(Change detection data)
****

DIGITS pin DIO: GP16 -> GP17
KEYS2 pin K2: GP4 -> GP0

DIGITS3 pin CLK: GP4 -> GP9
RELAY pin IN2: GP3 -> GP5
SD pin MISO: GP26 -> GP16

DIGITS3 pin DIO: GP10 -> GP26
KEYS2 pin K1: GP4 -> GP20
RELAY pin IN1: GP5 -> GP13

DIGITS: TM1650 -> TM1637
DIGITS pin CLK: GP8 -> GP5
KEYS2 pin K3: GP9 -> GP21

****

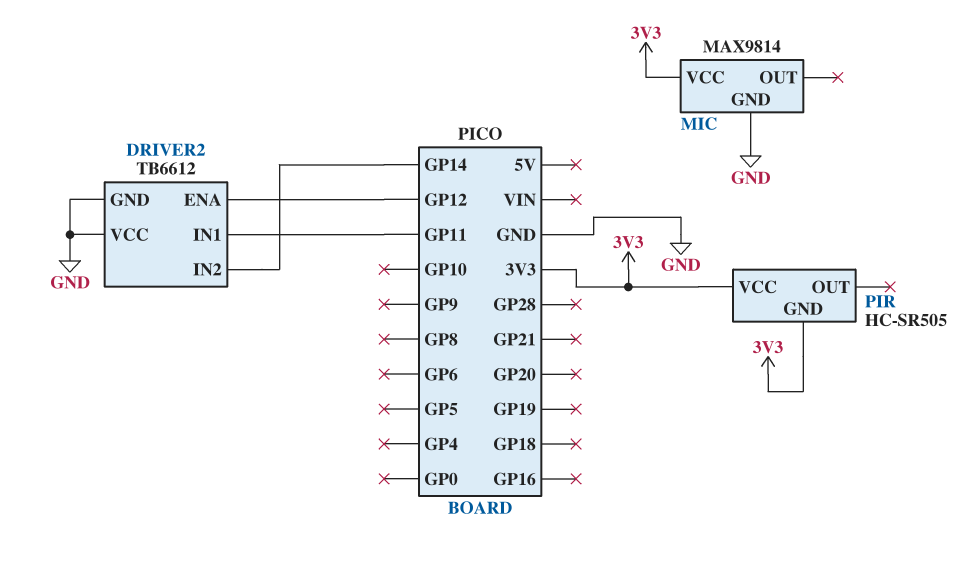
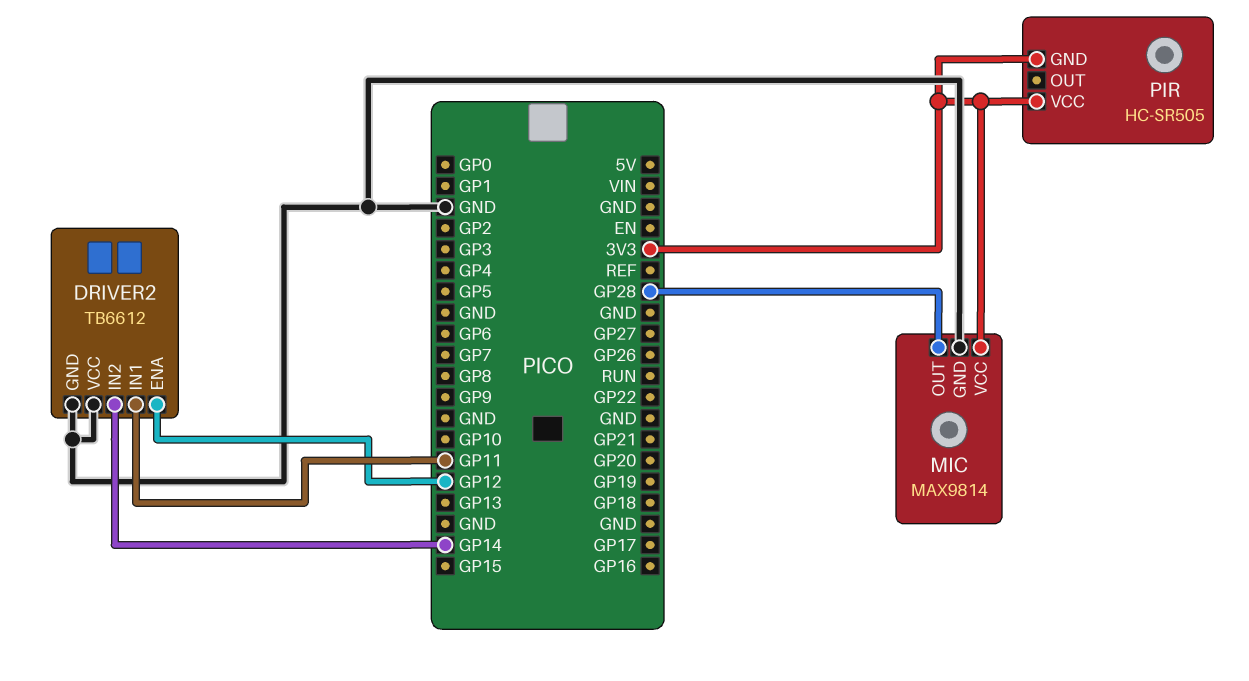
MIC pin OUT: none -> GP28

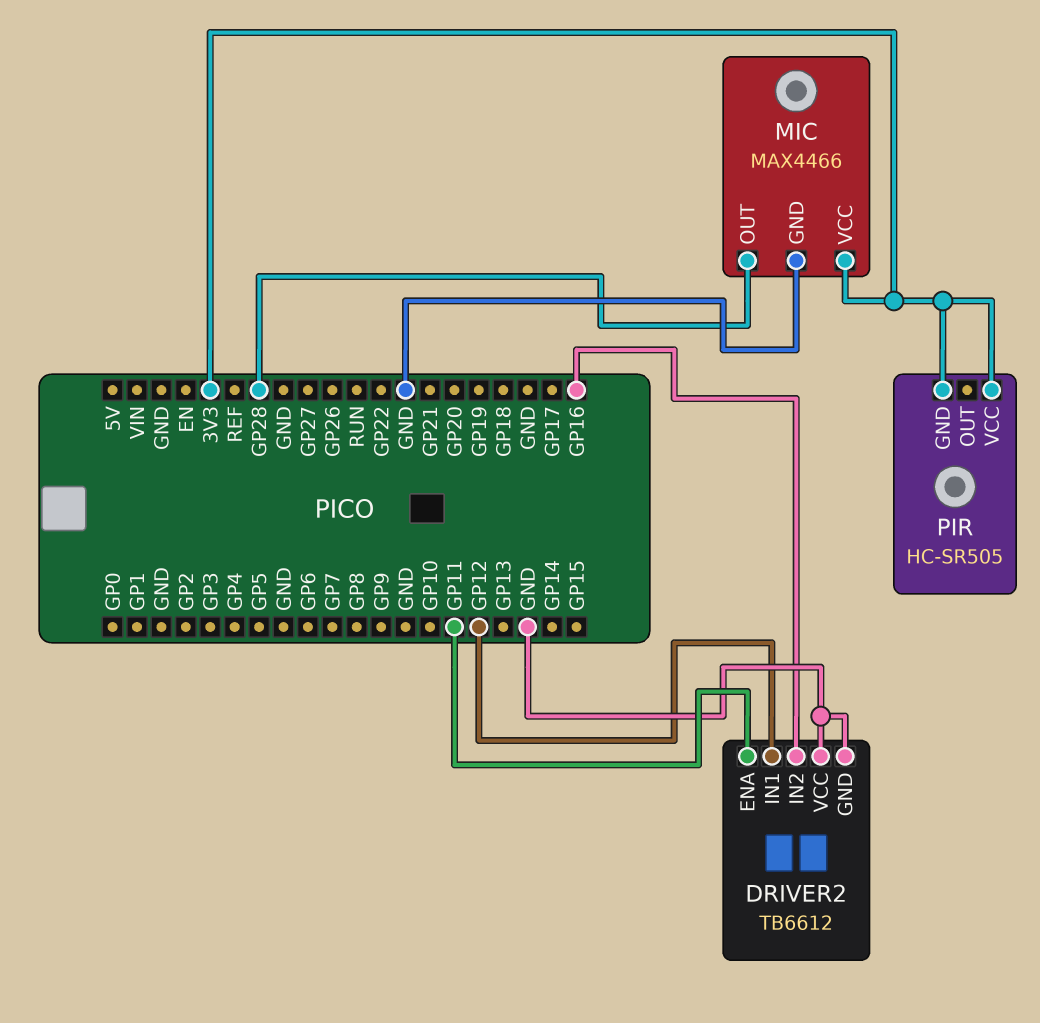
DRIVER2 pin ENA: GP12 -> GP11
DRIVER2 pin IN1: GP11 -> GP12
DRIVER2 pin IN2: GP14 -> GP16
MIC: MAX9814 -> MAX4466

****

What is being asked - Reproduce the lines above, beginning at the line with "DIGITS3 pin DIO: GP10 -> GP26" and stopping after the line with "KEYS2 pin K3: GP9 -> GP21", exactly as they are.

Response to this task -
DIGITS3 pin DIO: GP10 -> GP26
KEYS2 pin K1: GP4 -> GP20
RELAY pin IN1: GP5 -> GP13

DIGITS: TM1650 -> TM1637
DIGITS pin CLK: GP8 -> GP5
KEYS2 pin K3: GP9 -> GP21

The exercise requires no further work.